# What you should do
Beneath this line are the data; copy exactly the part of them that opens with the line containing "camera: 10 degrees right, 20 degrees down" and closes with the line containing "none -> orange cup [378,149,418,207]", and only that part.

# Listed records
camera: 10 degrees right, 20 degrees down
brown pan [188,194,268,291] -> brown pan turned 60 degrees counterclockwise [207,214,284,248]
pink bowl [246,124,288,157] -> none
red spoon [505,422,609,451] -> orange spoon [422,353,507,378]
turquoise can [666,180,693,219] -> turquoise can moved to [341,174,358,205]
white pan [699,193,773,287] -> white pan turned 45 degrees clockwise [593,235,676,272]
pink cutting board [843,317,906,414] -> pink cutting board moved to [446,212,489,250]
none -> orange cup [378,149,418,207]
...
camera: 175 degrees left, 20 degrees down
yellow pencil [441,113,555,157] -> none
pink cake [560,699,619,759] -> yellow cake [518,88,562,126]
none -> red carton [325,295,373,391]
---
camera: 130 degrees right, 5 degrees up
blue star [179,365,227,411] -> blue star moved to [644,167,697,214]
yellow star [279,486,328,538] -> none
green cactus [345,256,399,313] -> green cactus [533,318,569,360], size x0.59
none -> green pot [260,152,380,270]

# Task solution
camera: 10 degrees right, 20 degrees down
brown pan [188,194,268,291] -> brown pan turned 60 degrees counterclockwise [207,214,284,248]
pink bowl [246,124,288,157] -> none
red spoon [505,422,609,451] -> orange spoon [422,353,507,378]
turquoise can [666,180,693,219] -> turquoise can moved to [341,174,358,205]
white pan [699,193,773,287] -> white pan turned 45 degrees clockwise [593,235,676,272]
pink cutting board [843,317,906,414] -> pink cutting board moved to [446,212,489,250]
none -> orange cup [378,149,418,207]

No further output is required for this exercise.